▶ Data shown
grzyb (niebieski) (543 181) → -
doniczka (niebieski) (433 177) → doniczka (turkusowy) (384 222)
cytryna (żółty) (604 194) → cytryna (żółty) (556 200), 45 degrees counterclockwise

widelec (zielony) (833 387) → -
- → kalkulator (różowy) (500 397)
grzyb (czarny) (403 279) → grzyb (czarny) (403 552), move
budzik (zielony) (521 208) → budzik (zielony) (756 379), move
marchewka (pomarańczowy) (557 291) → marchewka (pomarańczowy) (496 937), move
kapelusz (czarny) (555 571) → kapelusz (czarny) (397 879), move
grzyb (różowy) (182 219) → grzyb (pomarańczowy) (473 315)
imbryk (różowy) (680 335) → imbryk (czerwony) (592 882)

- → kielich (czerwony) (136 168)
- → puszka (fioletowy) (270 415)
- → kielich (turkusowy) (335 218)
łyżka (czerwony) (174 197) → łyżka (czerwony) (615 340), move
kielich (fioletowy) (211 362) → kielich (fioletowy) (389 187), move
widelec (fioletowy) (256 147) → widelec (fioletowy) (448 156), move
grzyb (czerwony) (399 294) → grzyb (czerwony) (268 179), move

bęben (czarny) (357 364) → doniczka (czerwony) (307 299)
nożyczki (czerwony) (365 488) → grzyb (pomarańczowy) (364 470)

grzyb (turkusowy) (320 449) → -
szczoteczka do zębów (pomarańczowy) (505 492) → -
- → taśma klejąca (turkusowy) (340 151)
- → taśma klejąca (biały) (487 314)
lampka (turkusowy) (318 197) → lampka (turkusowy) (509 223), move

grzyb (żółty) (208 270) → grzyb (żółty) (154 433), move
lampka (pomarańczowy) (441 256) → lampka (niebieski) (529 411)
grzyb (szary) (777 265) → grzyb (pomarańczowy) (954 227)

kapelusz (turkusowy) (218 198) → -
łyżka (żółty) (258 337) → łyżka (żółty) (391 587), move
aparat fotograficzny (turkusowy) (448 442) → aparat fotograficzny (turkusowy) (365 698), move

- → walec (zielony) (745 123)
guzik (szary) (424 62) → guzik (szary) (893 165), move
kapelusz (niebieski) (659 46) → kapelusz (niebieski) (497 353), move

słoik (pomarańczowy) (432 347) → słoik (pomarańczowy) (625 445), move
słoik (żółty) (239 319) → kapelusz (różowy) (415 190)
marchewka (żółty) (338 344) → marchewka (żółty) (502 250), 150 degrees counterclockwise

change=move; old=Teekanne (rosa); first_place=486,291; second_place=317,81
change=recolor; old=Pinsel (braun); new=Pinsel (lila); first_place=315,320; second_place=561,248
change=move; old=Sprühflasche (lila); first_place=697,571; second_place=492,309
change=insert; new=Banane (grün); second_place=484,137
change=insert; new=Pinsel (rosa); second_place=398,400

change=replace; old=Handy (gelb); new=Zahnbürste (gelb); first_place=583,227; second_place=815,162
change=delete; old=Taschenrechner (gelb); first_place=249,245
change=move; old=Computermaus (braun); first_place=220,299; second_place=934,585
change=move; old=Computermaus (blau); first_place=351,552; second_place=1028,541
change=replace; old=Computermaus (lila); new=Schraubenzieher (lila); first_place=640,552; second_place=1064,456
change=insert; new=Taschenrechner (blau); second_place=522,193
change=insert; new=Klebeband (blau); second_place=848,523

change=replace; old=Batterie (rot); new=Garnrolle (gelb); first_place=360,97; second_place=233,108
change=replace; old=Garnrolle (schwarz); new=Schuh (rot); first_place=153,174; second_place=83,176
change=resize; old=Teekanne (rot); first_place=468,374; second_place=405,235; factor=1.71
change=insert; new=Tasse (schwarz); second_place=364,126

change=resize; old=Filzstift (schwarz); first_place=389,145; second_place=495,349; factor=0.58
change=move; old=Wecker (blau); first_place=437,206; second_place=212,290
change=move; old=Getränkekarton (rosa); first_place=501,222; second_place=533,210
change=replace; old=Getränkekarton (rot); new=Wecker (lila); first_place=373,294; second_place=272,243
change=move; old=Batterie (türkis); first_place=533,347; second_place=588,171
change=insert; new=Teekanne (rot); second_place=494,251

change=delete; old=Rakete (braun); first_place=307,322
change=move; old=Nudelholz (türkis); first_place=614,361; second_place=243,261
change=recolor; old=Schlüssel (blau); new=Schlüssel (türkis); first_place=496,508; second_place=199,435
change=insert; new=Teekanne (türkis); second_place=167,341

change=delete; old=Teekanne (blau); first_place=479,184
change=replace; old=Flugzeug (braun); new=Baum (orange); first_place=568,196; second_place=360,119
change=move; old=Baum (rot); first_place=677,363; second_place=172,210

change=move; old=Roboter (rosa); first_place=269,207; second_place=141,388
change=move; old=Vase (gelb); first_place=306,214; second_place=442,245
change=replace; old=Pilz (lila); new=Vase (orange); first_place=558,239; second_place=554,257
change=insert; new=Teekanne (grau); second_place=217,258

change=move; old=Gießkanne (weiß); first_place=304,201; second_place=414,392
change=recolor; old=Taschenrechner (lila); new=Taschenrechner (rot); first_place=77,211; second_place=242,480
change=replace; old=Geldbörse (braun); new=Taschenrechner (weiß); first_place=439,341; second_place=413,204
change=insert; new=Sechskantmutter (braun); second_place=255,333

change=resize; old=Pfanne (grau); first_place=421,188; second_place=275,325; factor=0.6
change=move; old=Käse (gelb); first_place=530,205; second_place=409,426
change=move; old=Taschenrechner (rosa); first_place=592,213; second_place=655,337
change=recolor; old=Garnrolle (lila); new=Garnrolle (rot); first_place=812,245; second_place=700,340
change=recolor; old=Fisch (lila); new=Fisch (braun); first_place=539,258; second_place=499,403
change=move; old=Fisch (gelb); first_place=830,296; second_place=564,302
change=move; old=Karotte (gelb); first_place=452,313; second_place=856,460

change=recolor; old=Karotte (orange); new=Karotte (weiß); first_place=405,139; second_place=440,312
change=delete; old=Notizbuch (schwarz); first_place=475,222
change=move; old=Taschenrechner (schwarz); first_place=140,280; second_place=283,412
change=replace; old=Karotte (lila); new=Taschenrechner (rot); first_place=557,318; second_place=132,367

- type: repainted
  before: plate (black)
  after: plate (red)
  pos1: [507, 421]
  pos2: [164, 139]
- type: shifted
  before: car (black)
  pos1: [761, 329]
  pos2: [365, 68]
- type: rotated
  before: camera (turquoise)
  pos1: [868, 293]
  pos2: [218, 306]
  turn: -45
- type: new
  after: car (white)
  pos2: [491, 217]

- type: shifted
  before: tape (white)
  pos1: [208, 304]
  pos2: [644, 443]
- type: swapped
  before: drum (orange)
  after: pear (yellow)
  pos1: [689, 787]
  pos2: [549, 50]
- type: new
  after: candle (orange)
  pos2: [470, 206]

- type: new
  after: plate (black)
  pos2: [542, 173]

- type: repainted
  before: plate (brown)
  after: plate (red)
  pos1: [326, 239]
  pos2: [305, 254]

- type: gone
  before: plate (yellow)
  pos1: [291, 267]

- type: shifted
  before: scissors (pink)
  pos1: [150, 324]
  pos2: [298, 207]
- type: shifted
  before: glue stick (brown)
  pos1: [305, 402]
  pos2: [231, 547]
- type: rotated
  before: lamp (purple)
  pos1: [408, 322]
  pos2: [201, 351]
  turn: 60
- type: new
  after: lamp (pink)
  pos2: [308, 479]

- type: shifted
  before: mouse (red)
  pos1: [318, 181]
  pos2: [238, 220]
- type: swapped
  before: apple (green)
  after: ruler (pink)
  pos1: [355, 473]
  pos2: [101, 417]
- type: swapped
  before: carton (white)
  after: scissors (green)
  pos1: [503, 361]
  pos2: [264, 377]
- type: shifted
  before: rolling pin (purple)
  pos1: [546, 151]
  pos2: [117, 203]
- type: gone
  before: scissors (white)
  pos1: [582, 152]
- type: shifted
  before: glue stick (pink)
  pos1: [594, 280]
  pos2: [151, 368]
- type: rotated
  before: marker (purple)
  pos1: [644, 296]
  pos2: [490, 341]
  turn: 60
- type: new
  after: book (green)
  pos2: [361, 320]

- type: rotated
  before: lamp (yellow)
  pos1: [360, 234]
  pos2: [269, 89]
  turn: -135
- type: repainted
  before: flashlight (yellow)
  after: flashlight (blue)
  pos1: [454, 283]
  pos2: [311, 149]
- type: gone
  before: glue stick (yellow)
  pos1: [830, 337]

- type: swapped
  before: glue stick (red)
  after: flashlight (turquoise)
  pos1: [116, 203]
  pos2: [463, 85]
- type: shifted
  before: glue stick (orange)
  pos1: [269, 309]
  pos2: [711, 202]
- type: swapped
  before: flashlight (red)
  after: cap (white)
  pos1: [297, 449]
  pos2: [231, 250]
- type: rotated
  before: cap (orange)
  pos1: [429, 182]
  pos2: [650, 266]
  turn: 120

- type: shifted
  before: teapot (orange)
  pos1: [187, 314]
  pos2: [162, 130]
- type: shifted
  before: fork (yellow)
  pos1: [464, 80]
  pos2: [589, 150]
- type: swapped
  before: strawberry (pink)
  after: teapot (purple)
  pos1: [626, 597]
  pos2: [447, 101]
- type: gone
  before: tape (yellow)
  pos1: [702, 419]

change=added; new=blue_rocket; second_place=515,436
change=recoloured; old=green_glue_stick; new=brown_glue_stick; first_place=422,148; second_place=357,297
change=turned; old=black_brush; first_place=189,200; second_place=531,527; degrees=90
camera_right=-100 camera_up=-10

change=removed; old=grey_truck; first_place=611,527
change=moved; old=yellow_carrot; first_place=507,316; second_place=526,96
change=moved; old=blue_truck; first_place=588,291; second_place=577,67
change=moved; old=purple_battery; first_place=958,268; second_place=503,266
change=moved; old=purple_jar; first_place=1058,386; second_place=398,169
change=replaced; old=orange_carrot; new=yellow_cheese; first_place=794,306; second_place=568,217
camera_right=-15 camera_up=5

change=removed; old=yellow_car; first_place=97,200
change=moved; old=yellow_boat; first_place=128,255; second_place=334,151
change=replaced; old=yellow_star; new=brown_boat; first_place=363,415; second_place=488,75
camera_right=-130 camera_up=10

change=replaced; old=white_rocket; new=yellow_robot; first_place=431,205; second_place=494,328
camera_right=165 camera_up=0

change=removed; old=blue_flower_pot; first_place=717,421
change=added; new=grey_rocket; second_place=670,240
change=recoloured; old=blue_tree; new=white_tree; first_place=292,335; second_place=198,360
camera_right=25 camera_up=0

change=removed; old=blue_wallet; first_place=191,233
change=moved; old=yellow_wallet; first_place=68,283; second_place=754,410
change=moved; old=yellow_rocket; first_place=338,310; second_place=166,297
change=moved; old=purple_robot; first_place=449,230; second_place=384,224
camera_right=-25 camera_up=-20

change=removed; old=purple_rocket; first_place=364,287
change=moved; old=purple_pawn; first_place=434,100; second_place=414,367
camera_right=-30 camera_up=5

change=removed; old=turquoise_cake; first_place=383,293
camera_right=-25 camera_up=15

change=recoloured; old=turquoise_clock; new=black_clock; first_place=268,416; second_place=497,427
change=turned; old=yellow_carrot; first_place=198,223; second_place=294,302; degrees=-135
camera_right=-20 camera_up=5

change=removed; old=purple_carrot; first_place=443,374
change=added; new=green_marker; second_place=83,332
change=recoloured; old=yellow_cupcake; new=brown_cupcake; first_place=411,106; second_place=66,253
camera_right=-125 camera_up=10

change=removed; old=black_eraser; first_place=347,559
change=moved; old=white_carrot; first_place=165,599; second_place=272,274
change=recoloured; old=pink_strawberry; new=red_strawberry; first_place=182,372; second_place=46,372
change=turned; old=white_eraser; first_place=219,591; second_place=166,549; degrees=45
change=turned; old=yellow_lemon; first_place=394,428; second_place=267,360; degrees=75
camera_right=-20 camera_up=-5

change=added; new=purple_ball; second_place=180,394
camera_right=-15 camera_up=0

▶ Problem requirements
Search the entries above for the string "fioletowy". Copy each line in which it appears.

▶ Answer to this exercise
- → puszka (fioletowy) (270 415)
kielich (fioletowy) (211 362) → kielich (fioletowy) (389 187), move
widelec (fioletowy) (256 147) → widelec (fioletowy) (448 156), move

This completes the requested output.